== What you are asked to do ==
Restate word for word the entries below, starting at the line with "orange slope G1:H1" and ending at the line with "none -> white plate D9 level 2". Keep both end lines and omit the pictures.

(Scene comparison data)
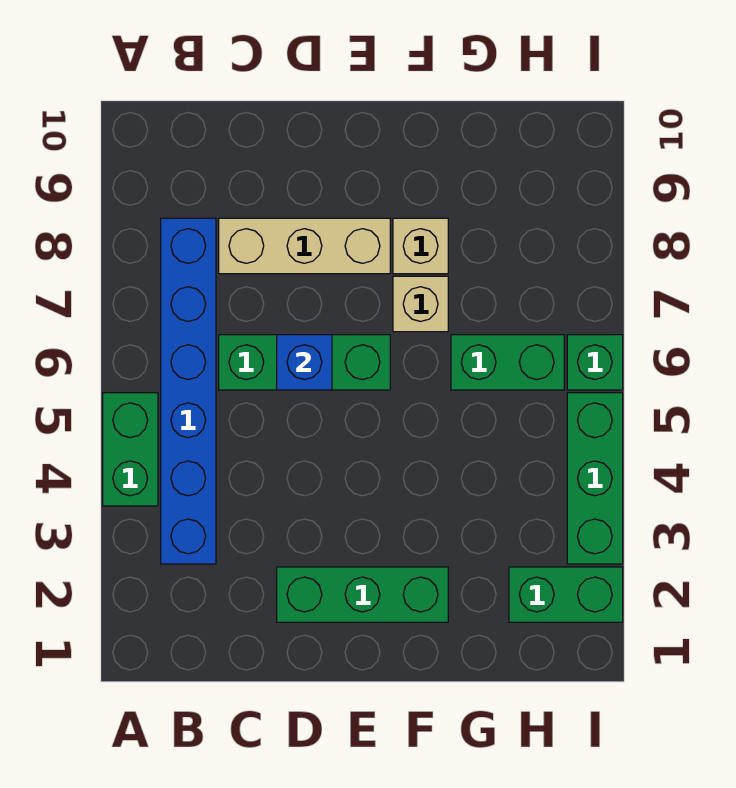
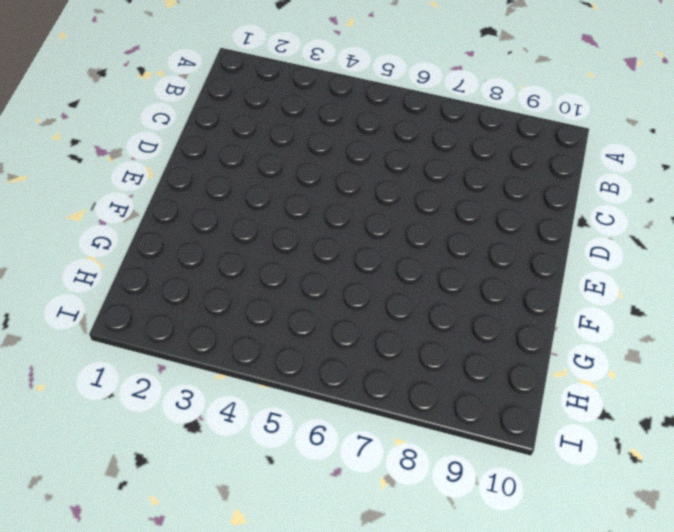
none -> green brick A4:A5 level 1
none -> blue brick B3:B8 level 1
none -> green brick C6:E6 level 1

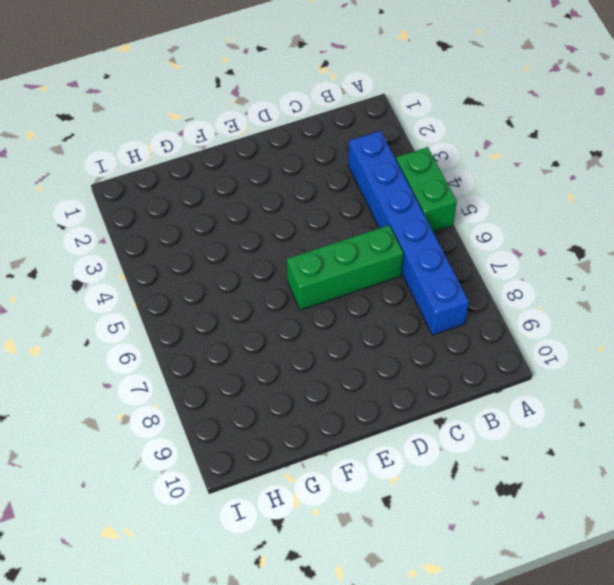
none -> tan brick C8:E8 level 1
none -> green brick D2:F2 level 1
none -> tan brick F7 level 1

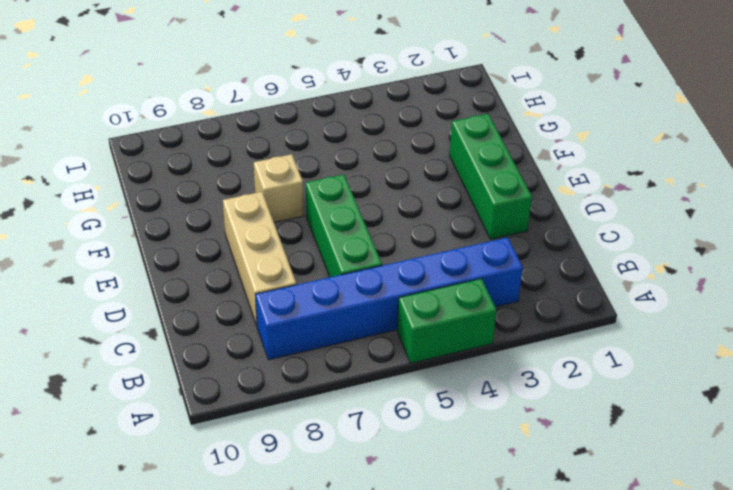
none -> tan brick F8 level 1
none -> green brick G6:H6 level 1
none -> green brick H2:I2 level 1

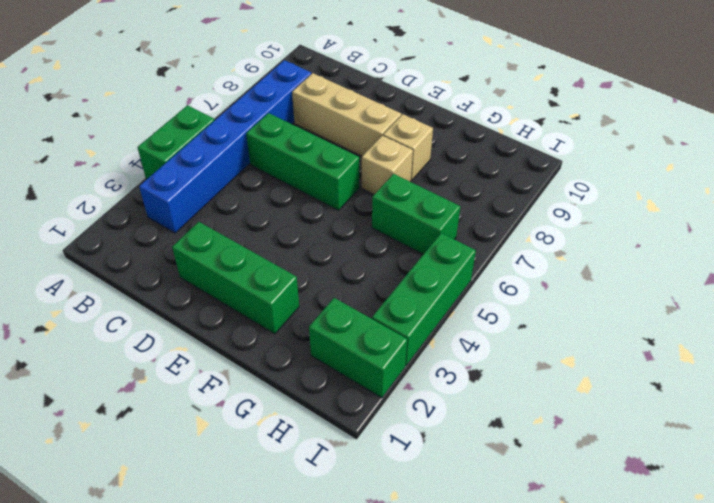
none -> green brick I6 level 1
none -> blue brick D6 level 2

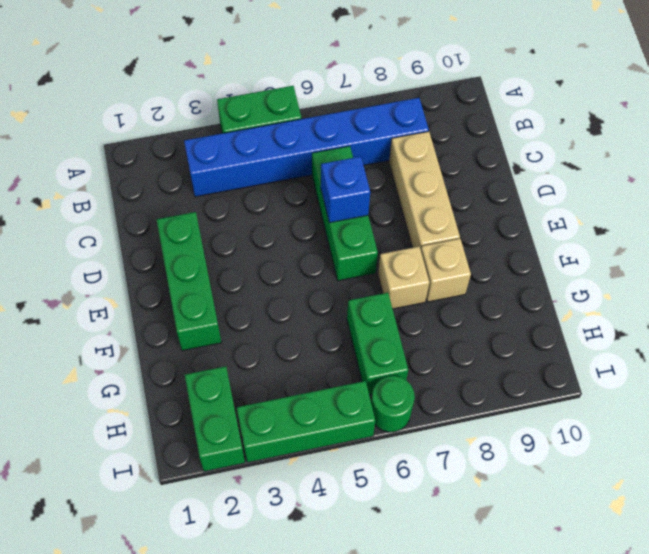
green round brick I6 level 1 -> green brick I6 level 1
--
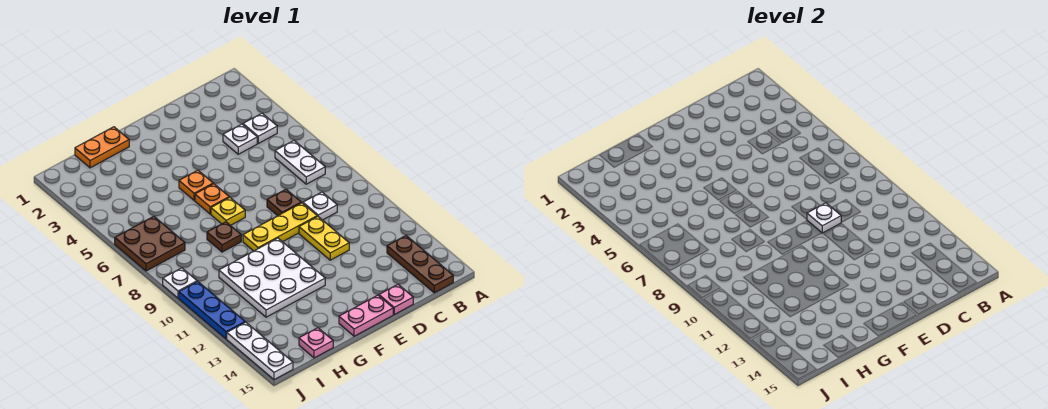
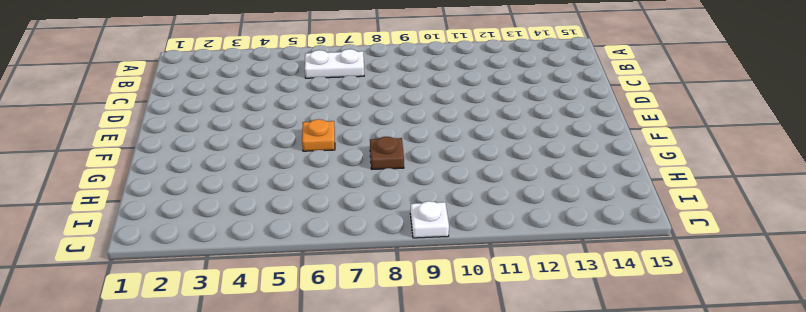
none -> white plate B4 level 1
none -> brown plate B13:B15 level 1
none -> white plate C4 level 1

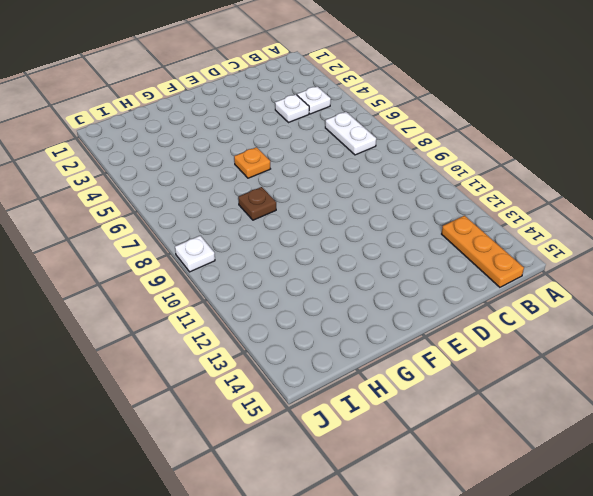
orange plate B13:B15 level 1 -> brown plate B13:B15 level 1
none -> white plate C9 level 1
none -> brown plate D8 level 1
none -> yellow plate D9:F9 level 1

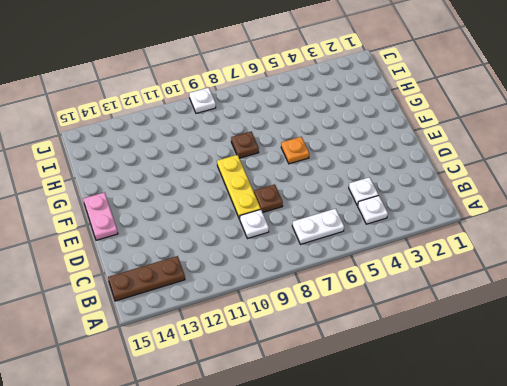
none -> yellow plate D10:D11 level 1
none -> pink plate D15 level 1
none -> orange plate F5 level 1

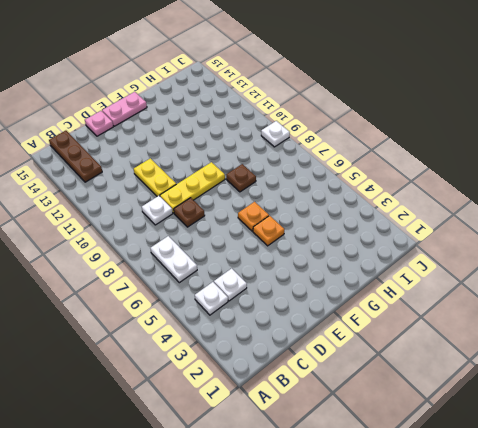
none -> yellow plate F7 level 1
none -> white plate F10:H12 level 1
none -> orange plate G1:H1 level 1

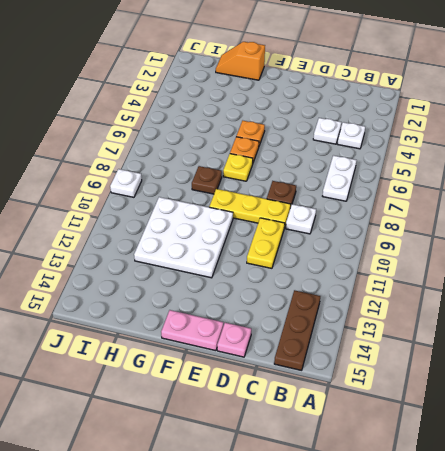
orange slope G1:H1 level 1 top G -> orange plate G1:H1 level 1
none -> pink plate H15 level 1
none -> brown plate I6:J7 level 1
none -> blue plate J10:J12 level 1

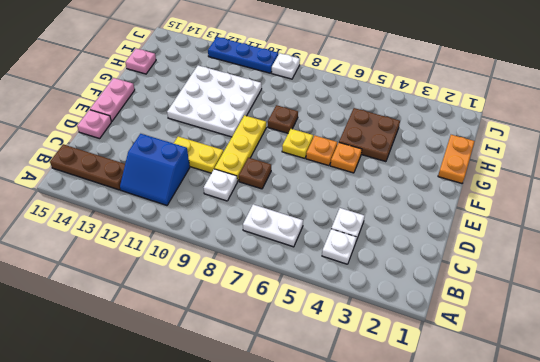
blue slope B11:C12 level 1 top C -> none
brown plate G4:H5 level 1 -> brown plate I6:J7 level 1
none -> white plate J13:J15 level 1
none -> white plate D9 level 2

== Response below ==
orange slope G1:H1 level 1 top G -> orange plate G1:H1 level 1
none -> pink plate H15 level 1
none -> brown plate I6:J7 level 1
none -> blue plate J10:J12 level 1

blue slope B11:C12 level 1 top C -> none
brown plate G4:H5 level 1 -> brown plate I6:J7 level 1
none -> white plate J13:J15 level 1
none -> white plate D9 level 2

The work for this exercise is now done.